§ **Records for processing**
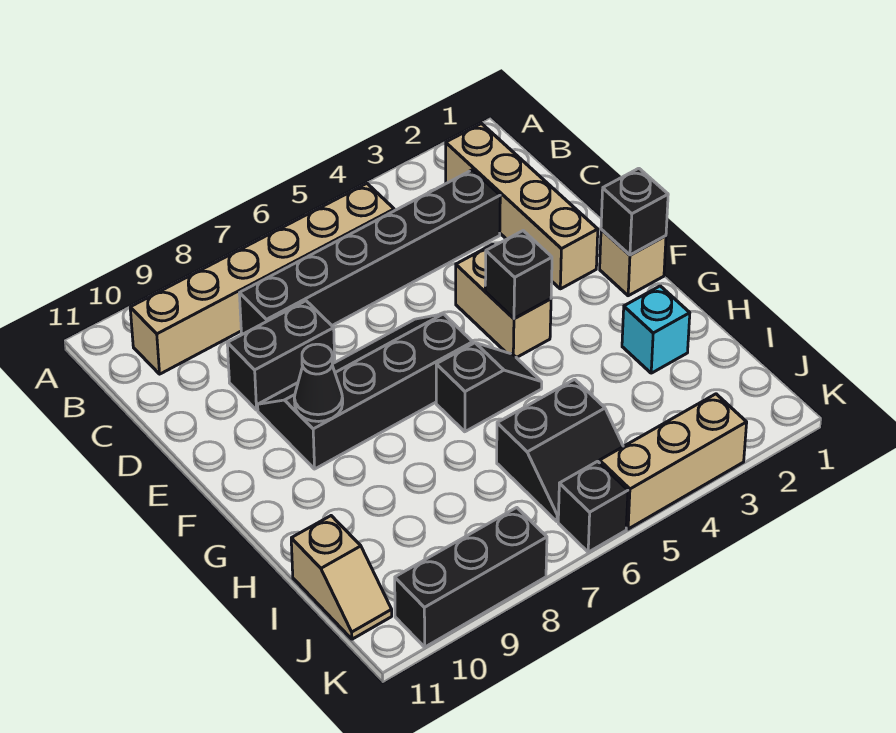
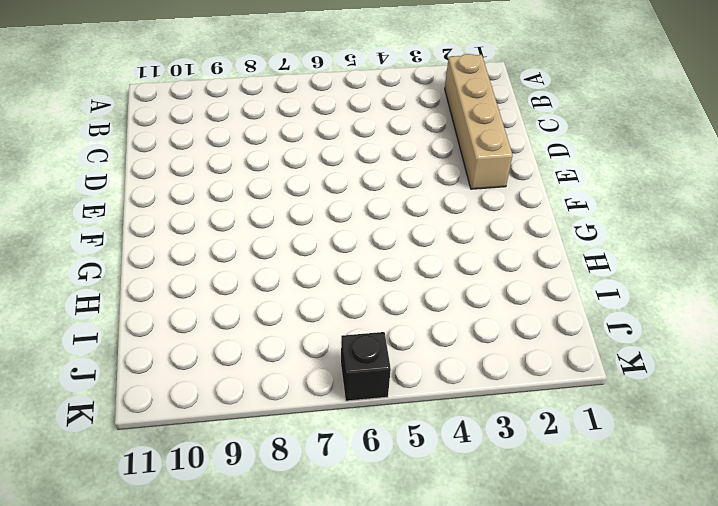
none -> tan brick B5:B10 level 1
none -> black brick C3:C8 level 1
none -> black brick D8:D9 level 1

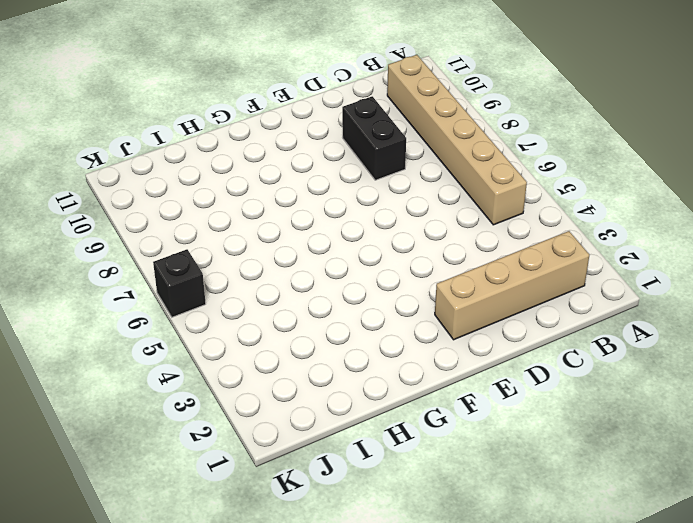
none -> black brick C3:C8 level 1
none -> tan brick E4:F4 level 1
none -> black slope E6:F9 level 1 top F

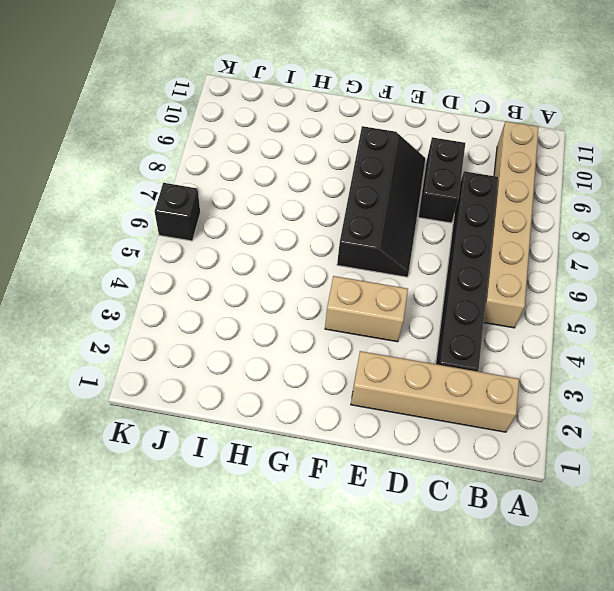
none -> tan brick F1 level 1
none -> black slope G5:G6 level 1 top 6
none -> cyan brick H2 level 1

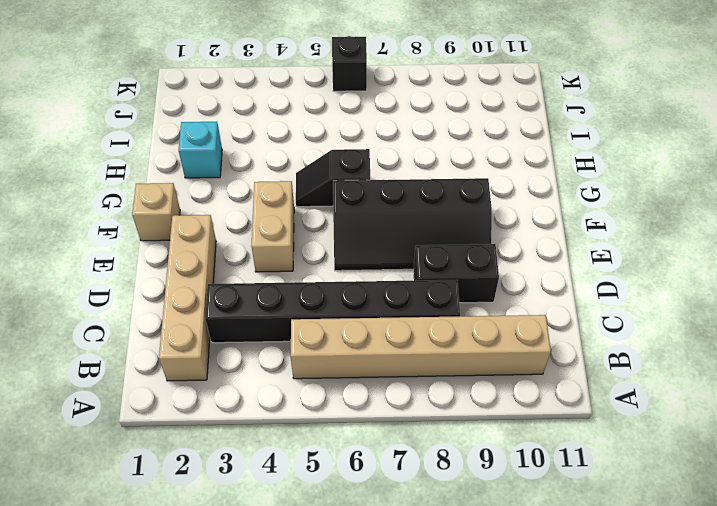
none -> black slope I5:J6 level 1 top I
none -> tan slope I11:J11 level 1 top I
none -> tan brick K3:K5 level 1

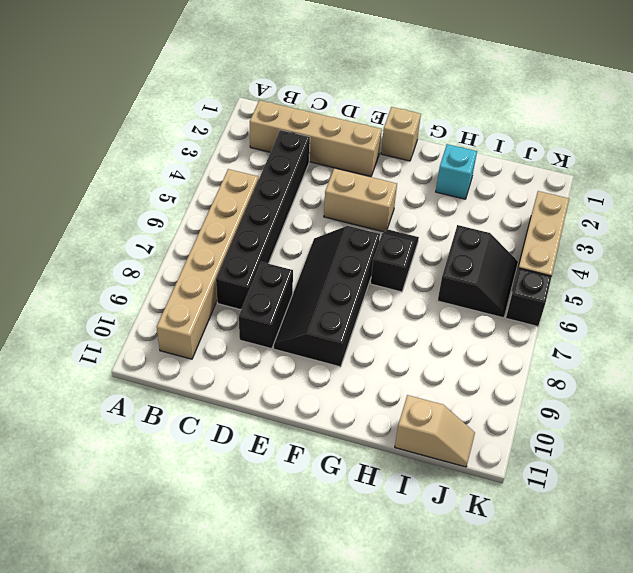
none -> black brick K8:K10 level 1
none -> black brick F1 level 2
none -> black brick F4 level 2

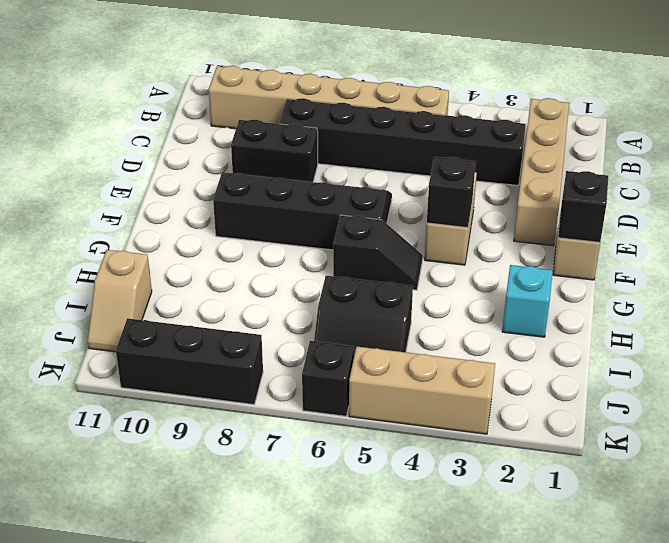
none -> black cone F9 level 2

§ **Activity**
Pictures do not go in the copy. Write out exactly the lines from the line containing "none -> black brick K8:K10 level 1" through the last line of the listing.

§ **Output of the task**
none -> black brick K8:K10 level 1
none -> black brick F1 level 2
none -> black brick F4 level 2

none -> black cone F9 level 2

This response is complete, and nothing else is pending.